◆ **About this exercise**:
Transcribe, word for word and without additions, each line below from the one containing "grey spoon: 7 -> 3" through the one containing "purple spoon: 1 -> 0", both ends included.

◆ **Records for the exercise**:

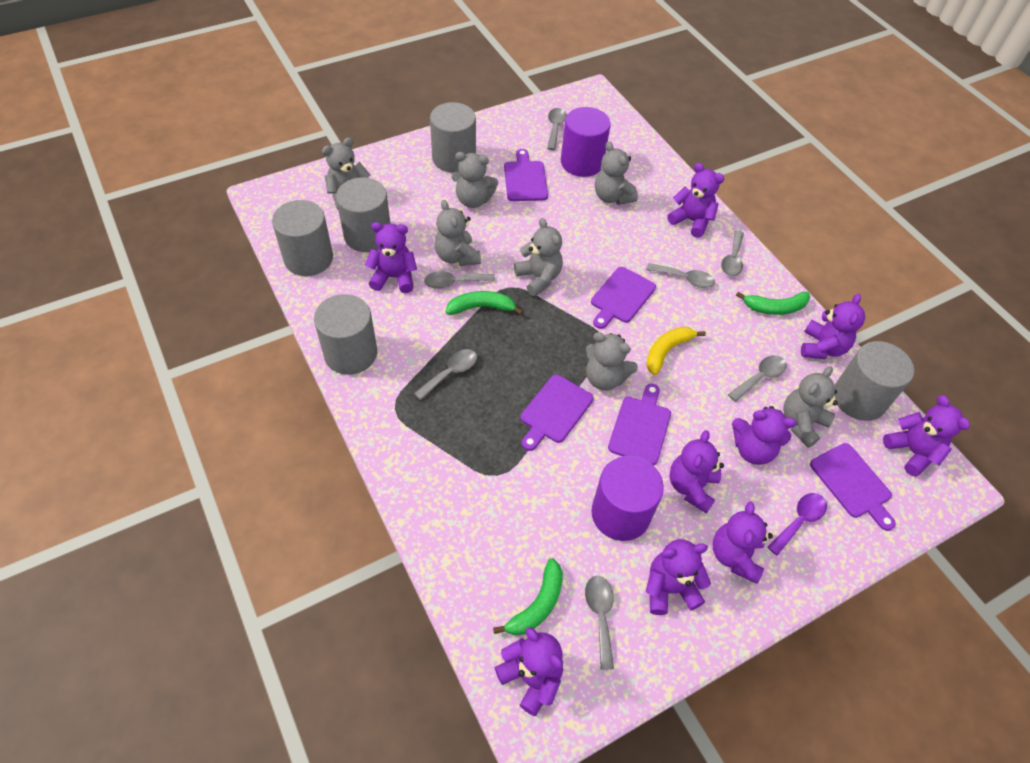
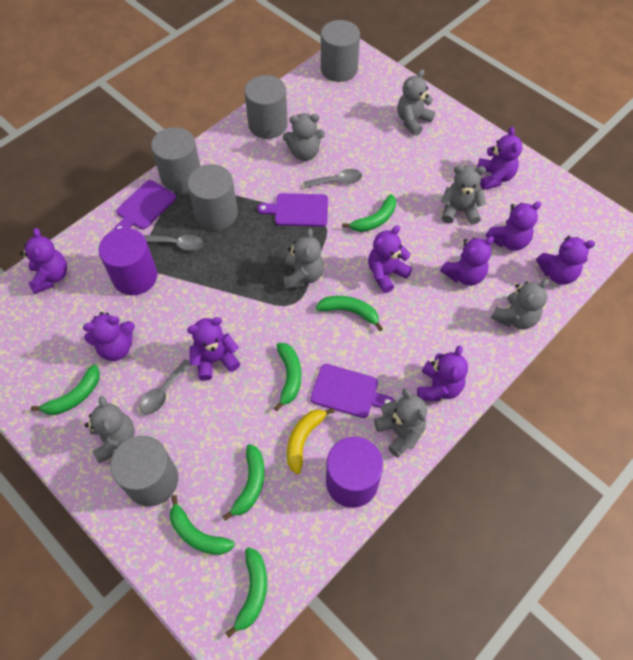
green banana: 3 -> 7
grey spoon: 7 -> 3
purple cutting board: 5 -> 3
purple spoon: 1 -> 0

---

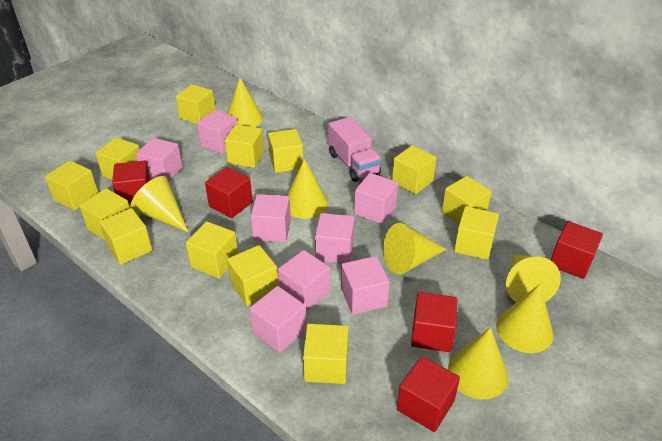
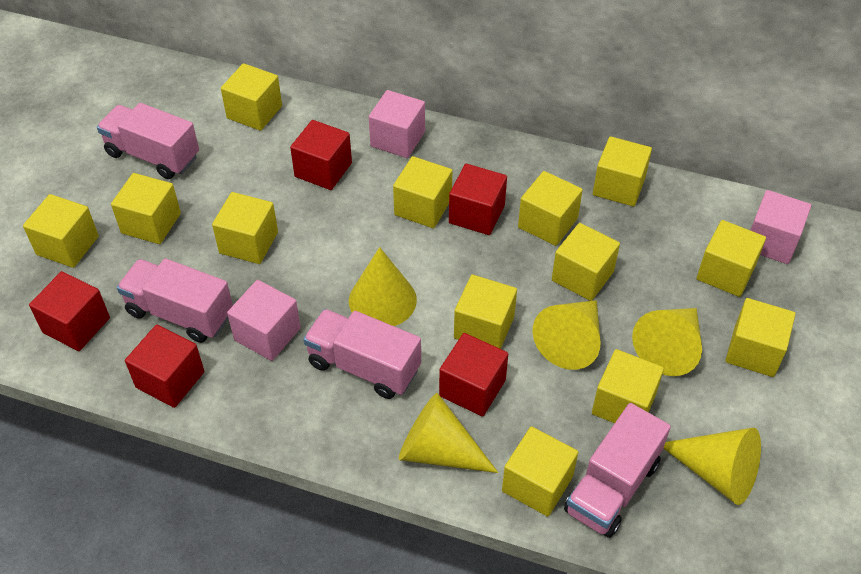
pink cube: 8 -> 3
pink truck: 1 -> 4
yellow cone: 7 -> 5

◆ **Written solution**:
grey spoon: 7 -> 3
purple cutting board: 5 -> 3
purple spoon: 1 -> 0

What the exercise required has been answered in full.